● Task to carry out:
Copy nothing from the entries below except the lines from the one containing "BUTTON2 pin SIG: GP12 -> GP2" through the one containing "SERVO2 pin PWM: GP8 -> GP5", and copy those exactly.

● Data records:
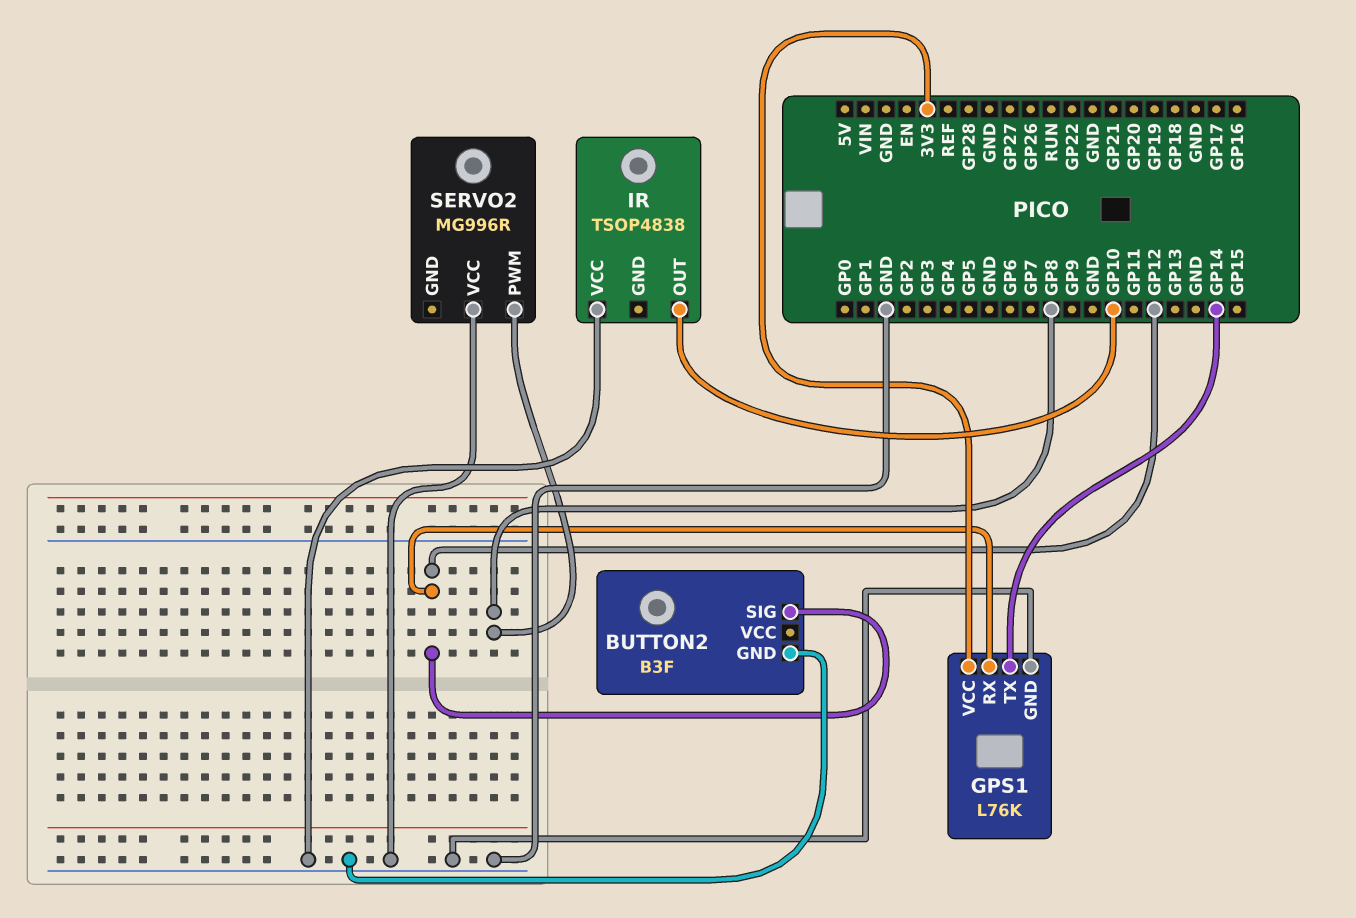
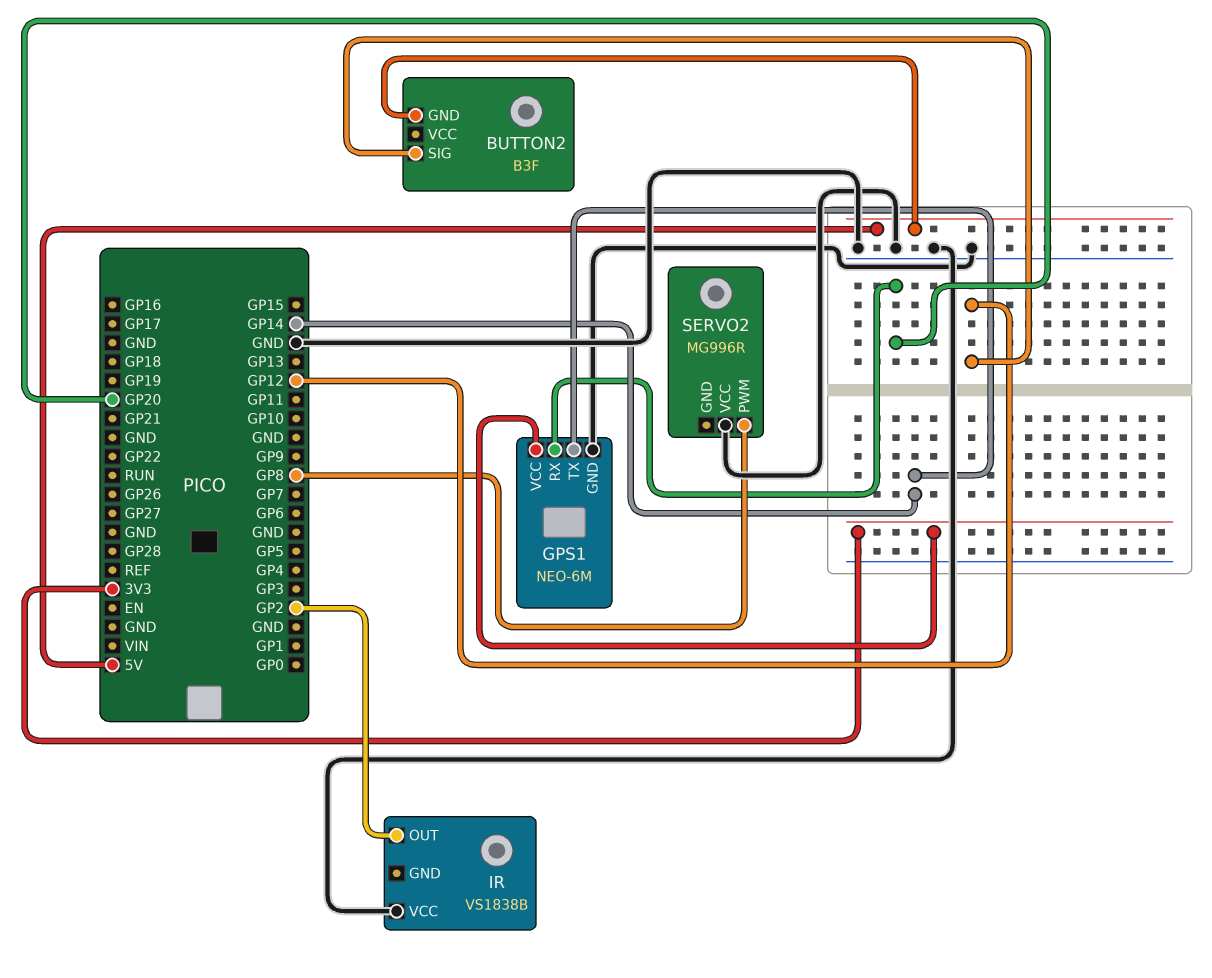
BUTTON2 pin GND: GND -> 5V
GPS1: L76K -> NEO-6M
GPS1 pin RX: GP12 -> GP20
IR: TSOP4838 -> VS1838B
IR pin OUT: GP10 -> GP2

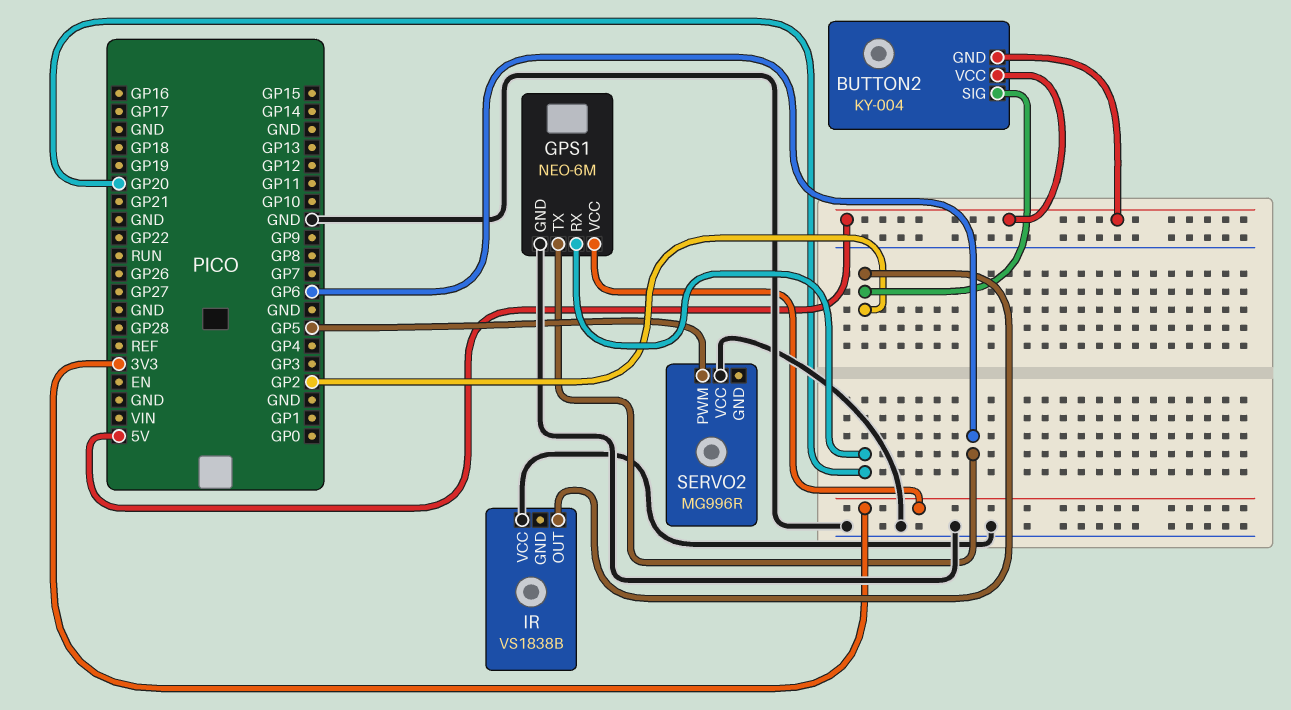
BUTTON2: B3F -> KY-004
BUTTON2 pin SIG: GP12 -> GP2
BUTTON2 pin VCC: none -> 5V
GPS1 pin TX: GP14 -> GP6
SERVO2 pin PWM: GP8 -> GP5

...

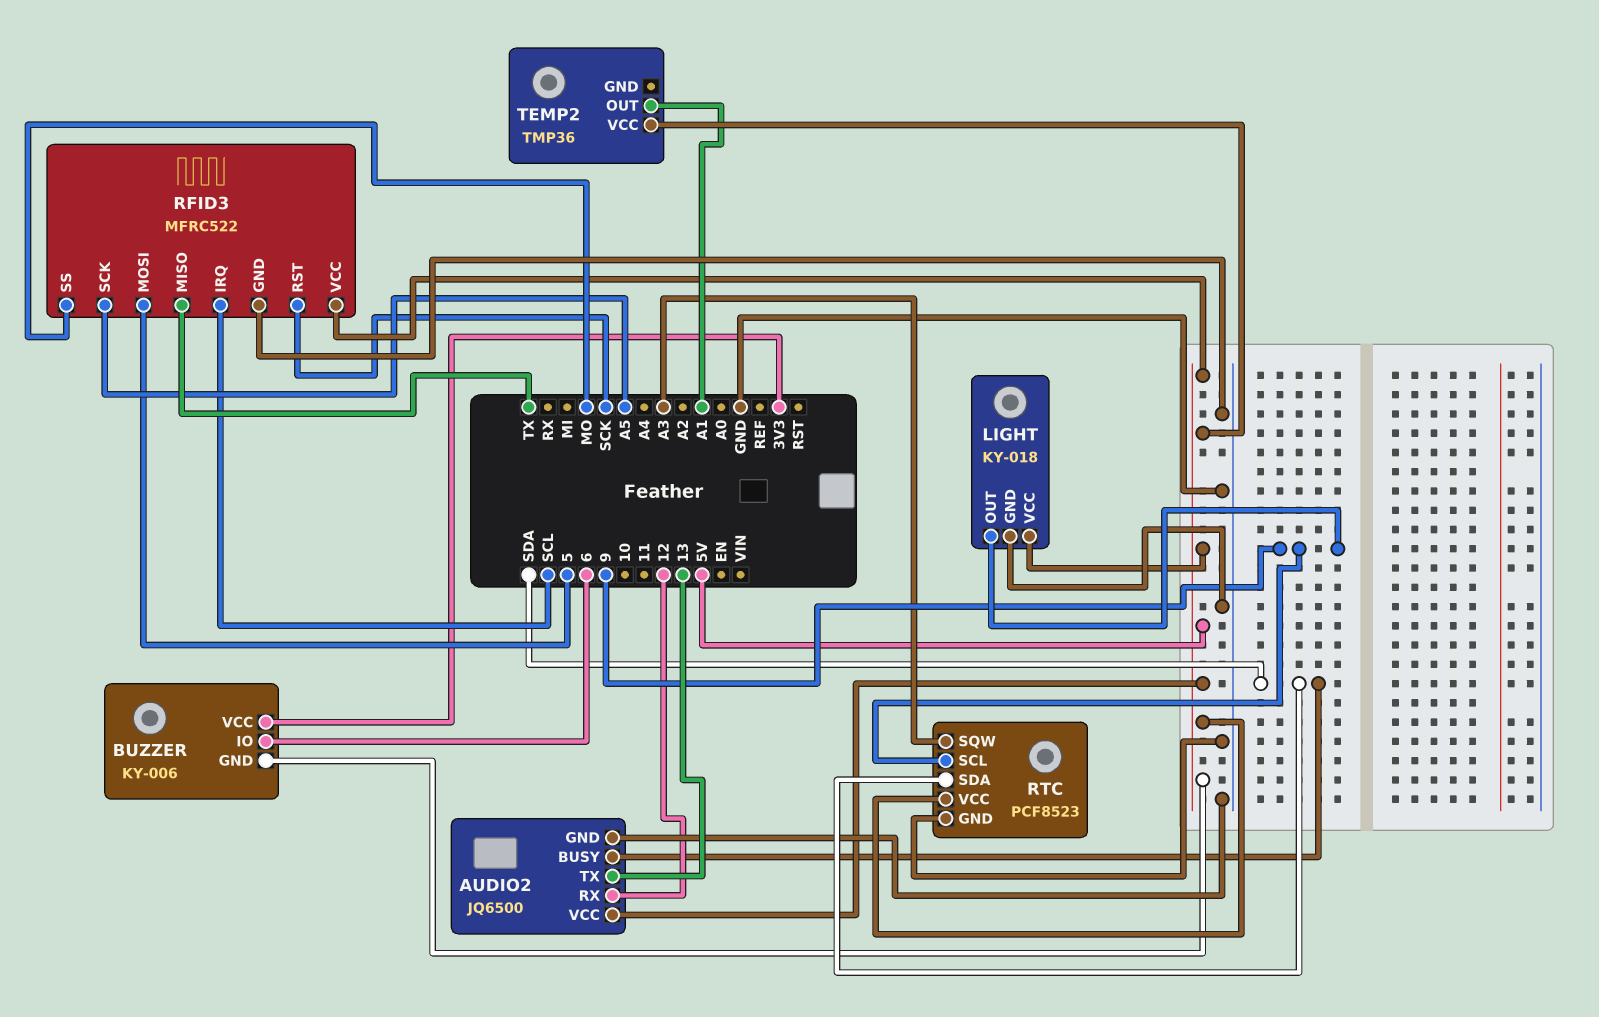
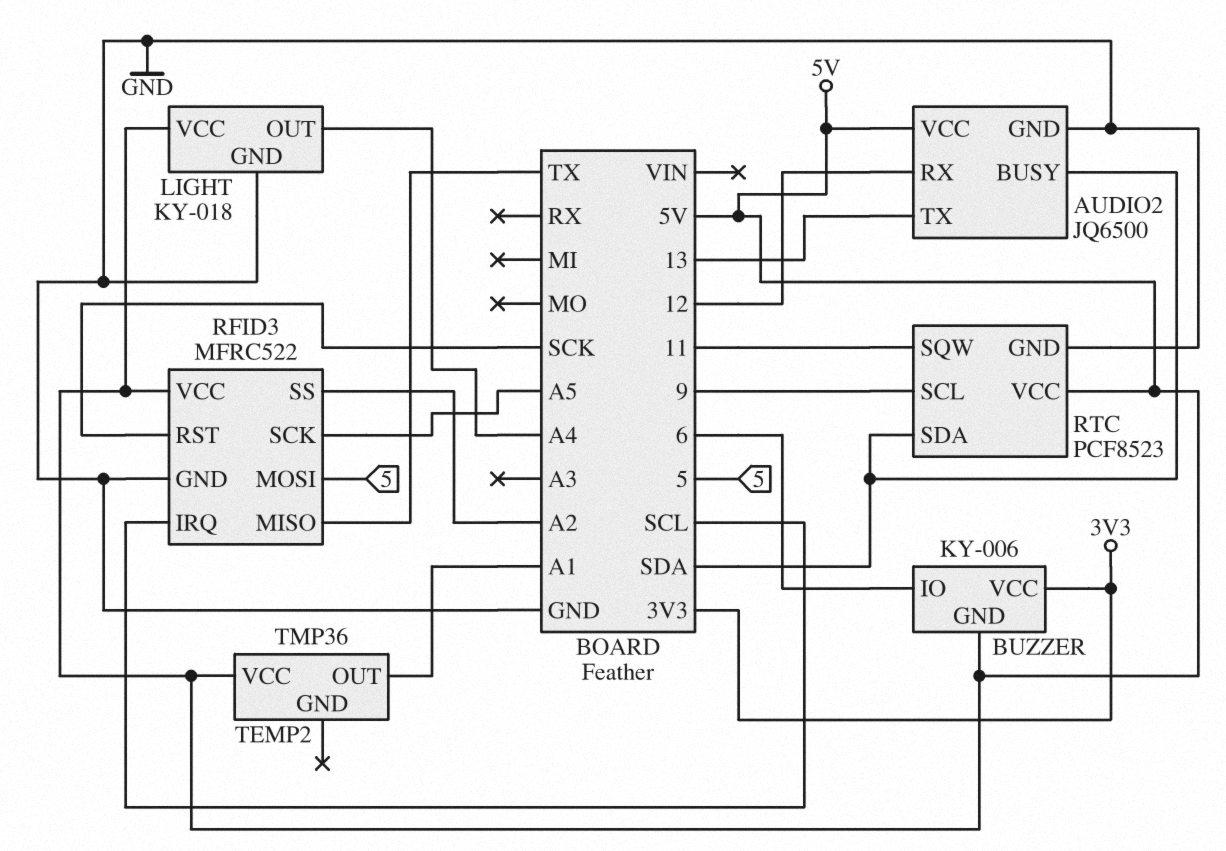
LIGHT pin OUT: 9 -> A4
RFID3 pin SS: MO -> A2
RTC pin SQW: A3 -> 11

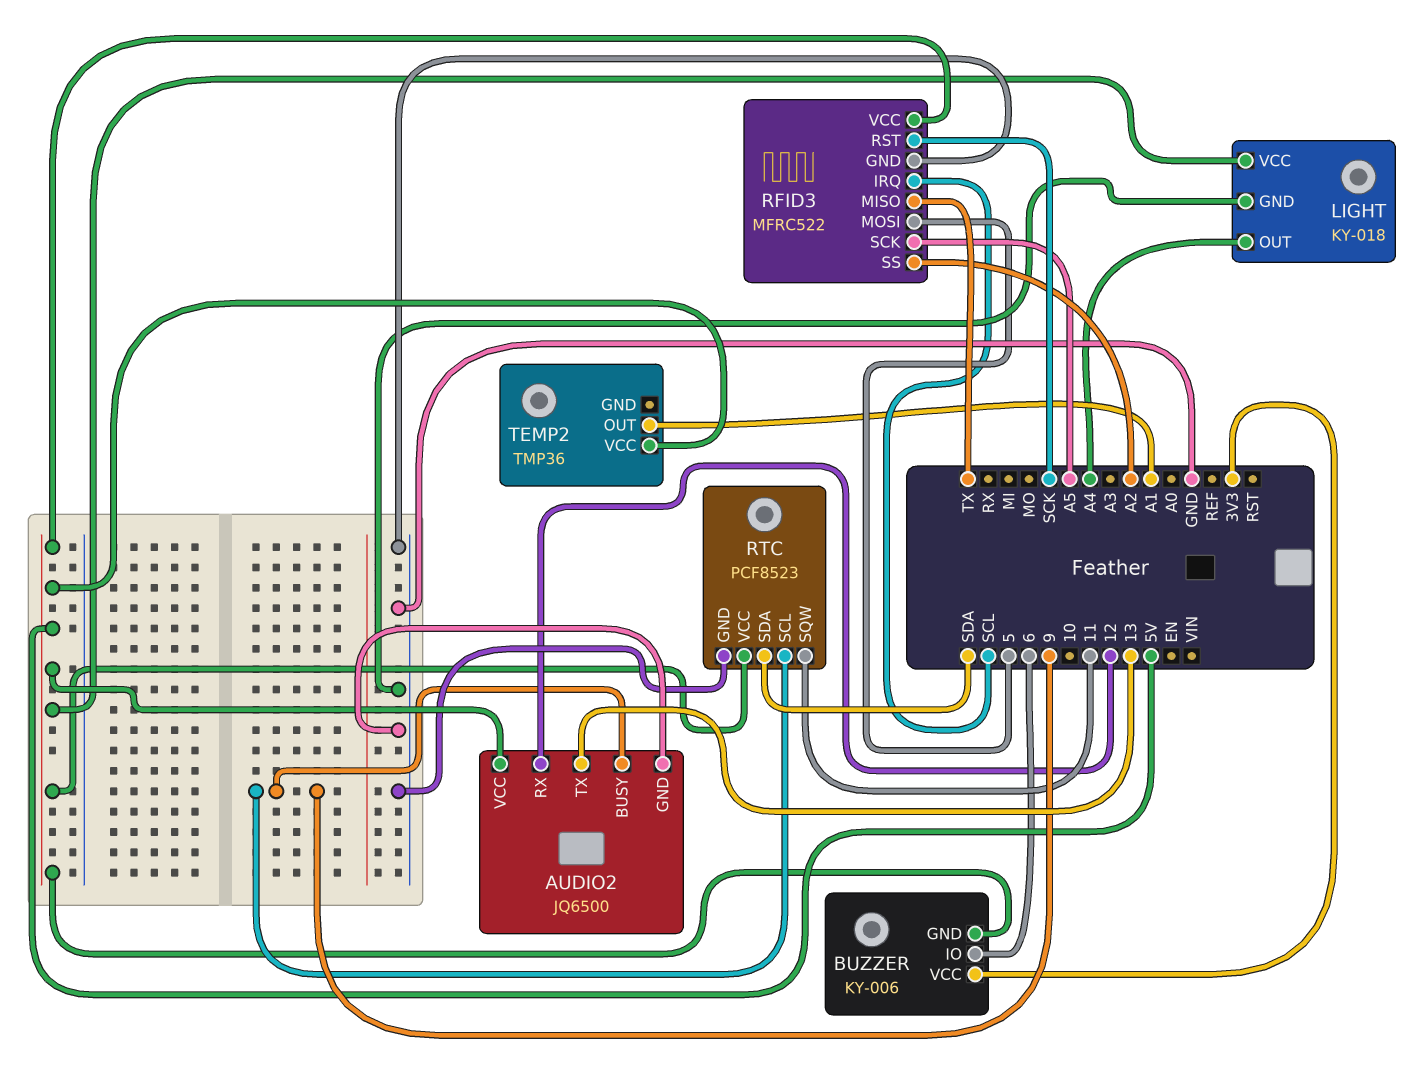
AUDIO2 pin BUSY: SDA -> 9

● Problem solution:
BUTTON2 pin SIG: GP12 -> GP2
BUTTON2 pin VCC: none -> 5V
GPS1 pin TX: GP14 -> GP6
SERVO2 pin PWM: GP8 -> GP5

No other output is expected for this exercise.